• [What this task involves]: After locating the line with "brown salododu |" in the entries below, output it and each following line up to and including the line with "recoloured | brown", exactly and without pictures.

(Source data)
____________

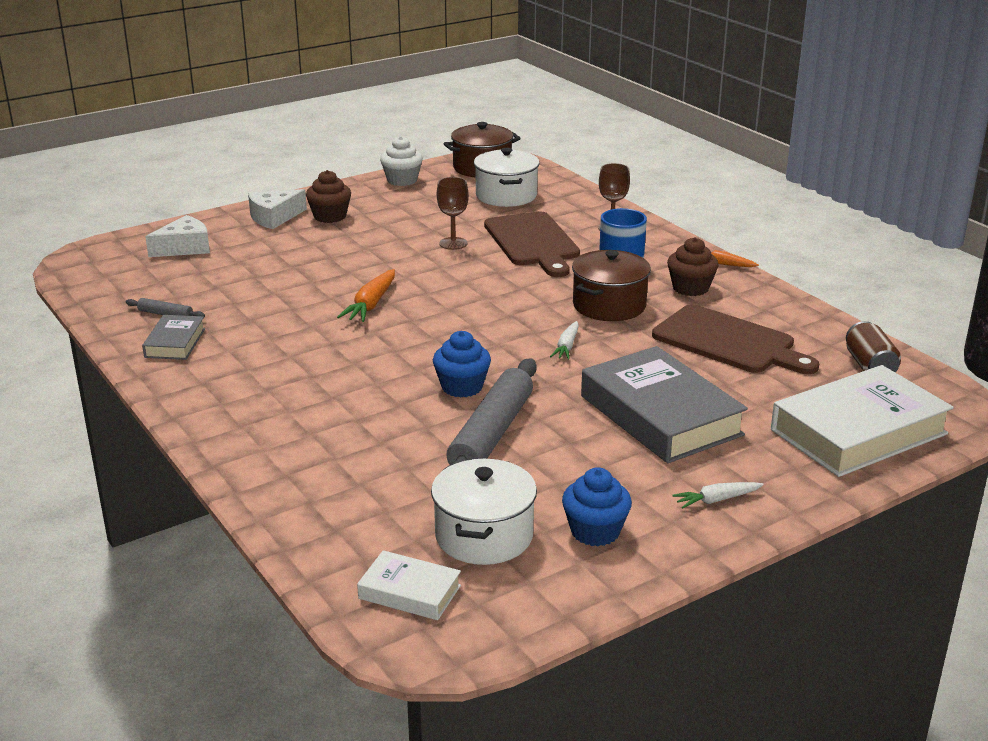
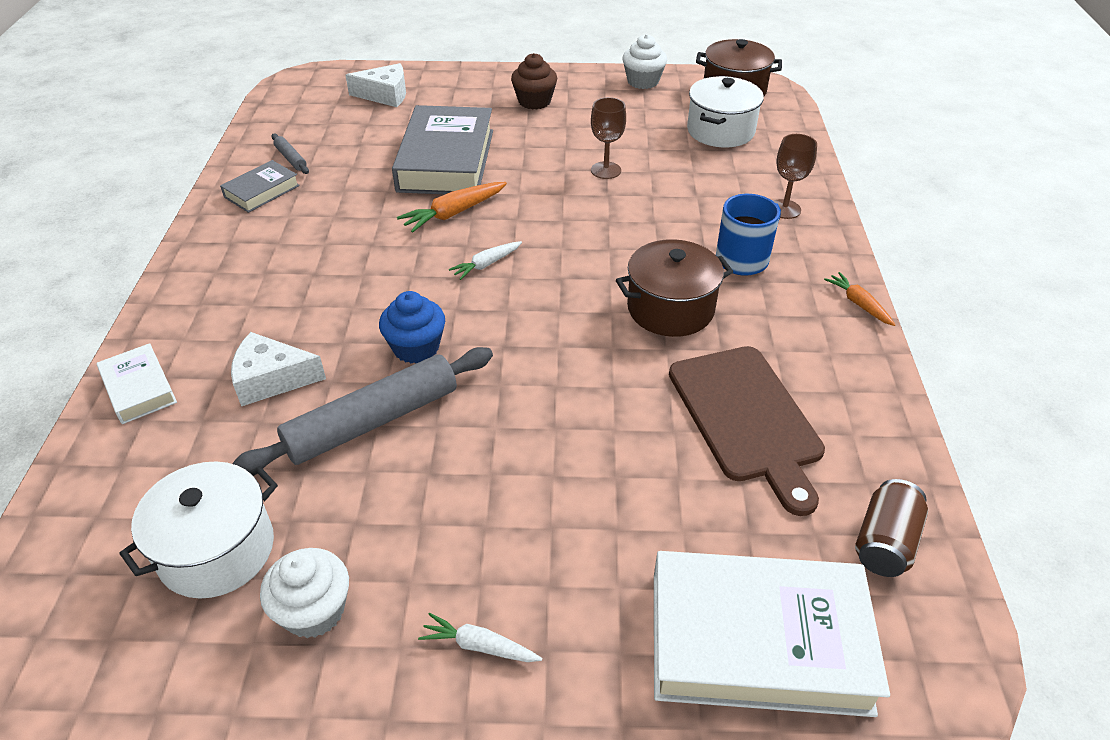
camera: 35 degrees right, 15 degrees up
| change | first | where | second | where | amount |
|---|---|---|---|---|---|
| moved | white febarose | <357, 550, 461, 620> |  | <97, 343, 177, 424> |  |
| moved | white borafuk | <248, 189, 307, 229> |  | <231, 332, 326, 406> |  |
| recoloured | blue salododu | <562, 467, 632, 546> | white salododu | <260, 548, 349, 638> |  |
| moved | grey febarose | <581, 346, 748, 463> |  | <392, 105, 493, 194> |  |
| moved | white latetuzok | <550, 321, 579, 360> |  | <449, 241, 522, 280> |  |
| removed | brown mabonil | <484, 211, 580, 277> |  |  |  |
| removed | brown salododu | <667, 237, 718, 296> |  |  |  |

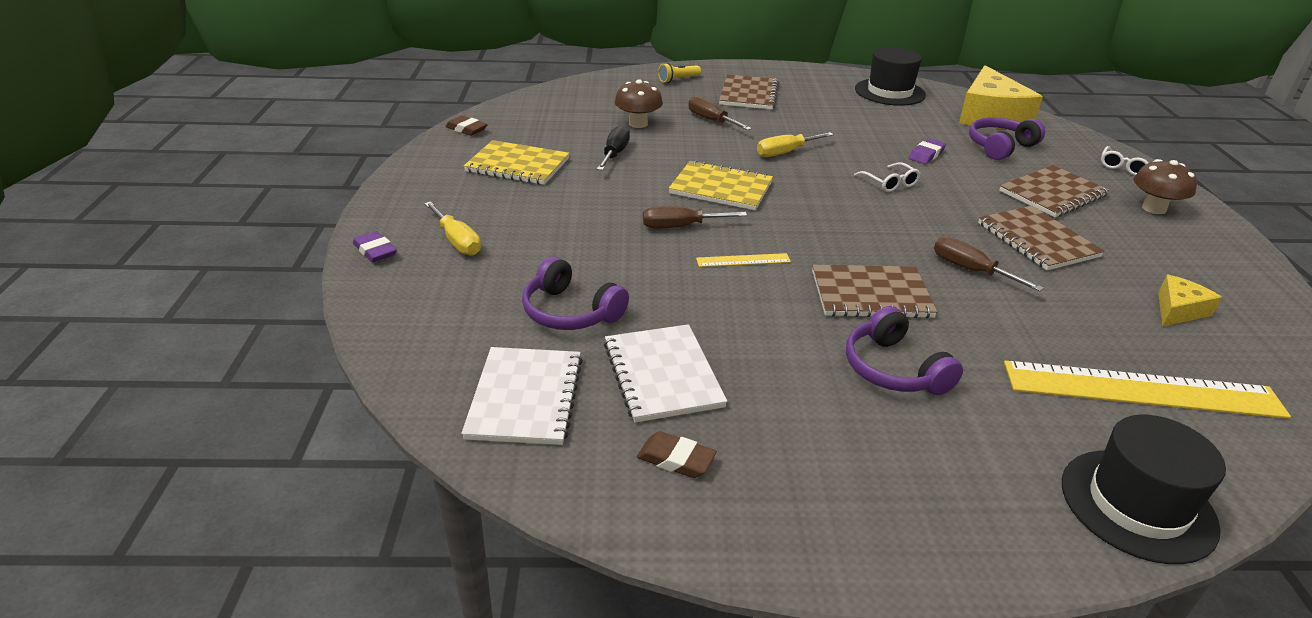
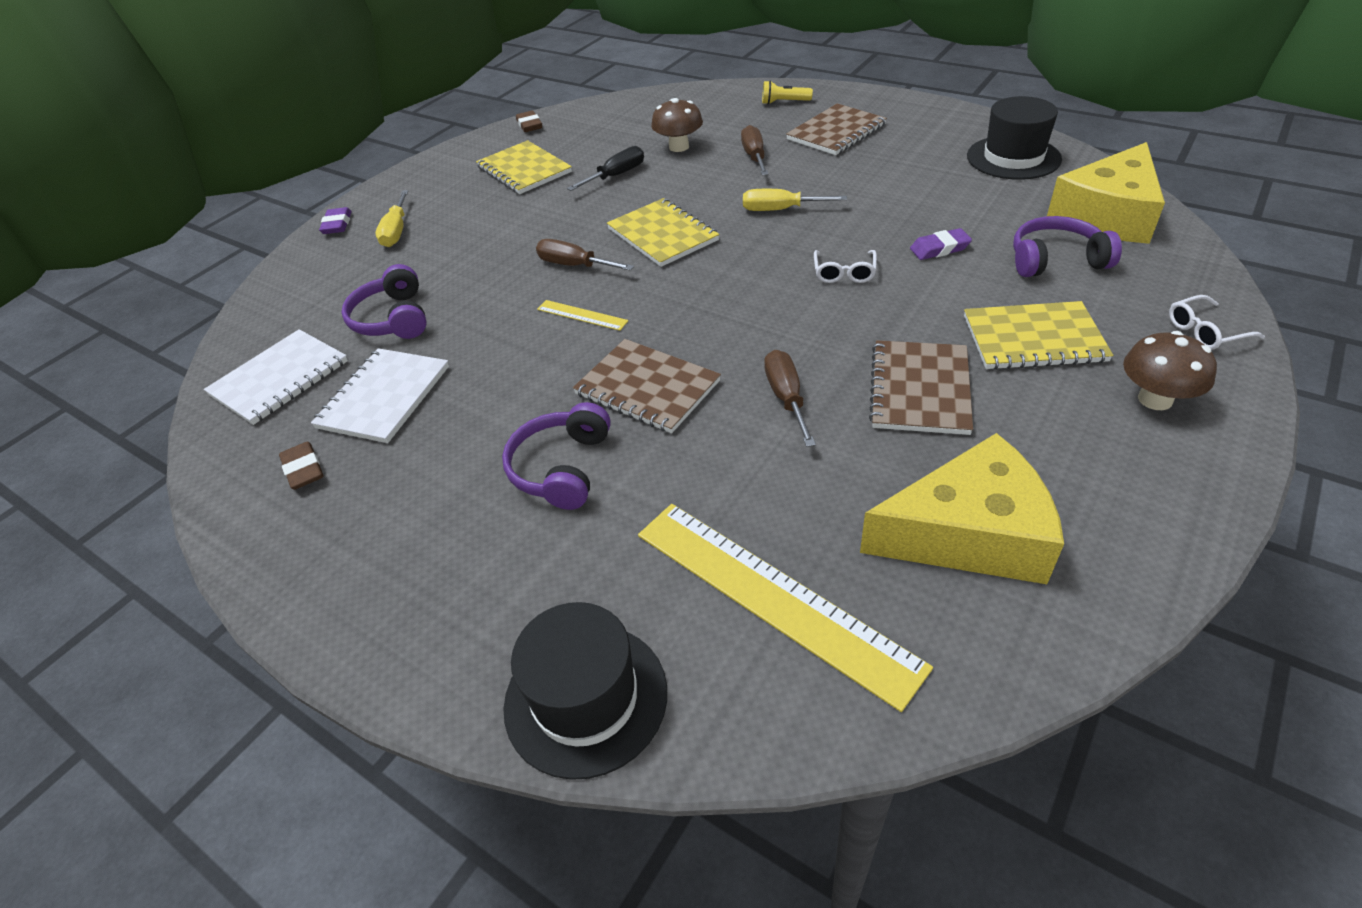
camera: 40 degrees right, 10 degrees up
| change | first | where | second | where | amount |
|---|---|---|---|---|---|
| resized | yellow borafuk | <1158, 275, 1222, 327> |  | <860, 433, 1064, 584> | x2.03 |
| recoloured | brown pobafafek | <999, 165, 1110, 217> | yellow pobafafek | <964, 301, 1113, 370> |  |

____________

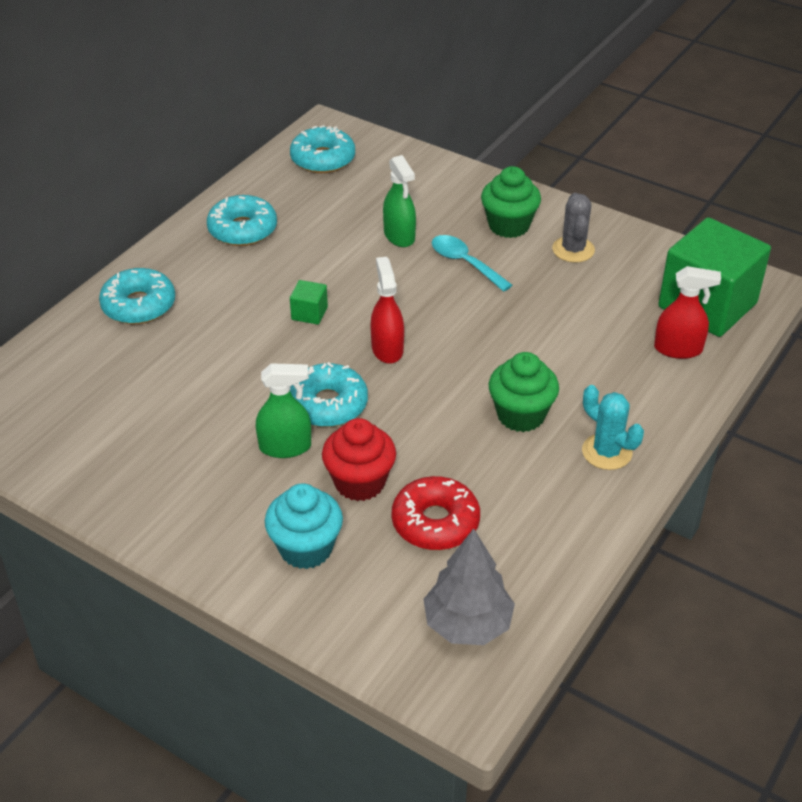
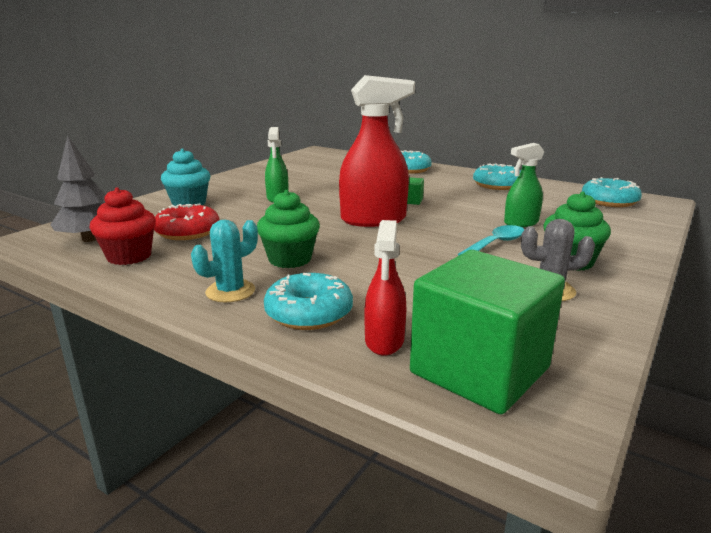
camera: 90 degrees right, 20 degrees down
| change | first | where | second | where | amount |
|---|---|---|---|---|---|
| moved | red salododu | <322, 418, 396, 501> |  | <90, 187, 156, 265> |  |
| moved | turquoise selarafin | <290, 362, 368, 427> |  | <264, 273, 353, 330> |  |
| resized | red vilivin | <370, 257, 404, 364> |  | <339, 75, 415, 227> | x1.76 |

____________

• [Solved exercise]:
| removed | brown salododu | <667, 237, 718, 296> |  |  |  |

camera: 40 degrees right, 10 degrees up
| change | first | where | second | where | amount |
|---|---|---|---|---|---|
| resized | yellow borafuk | <1158, 275, 1222, 327> |  | <860, 433, 1064, 584> | x2.03 |
| recoloured | brown pobafafek | <999, 165, 1110, 217> | yellow pobafafek | <964, 301, 1113, 370> |  |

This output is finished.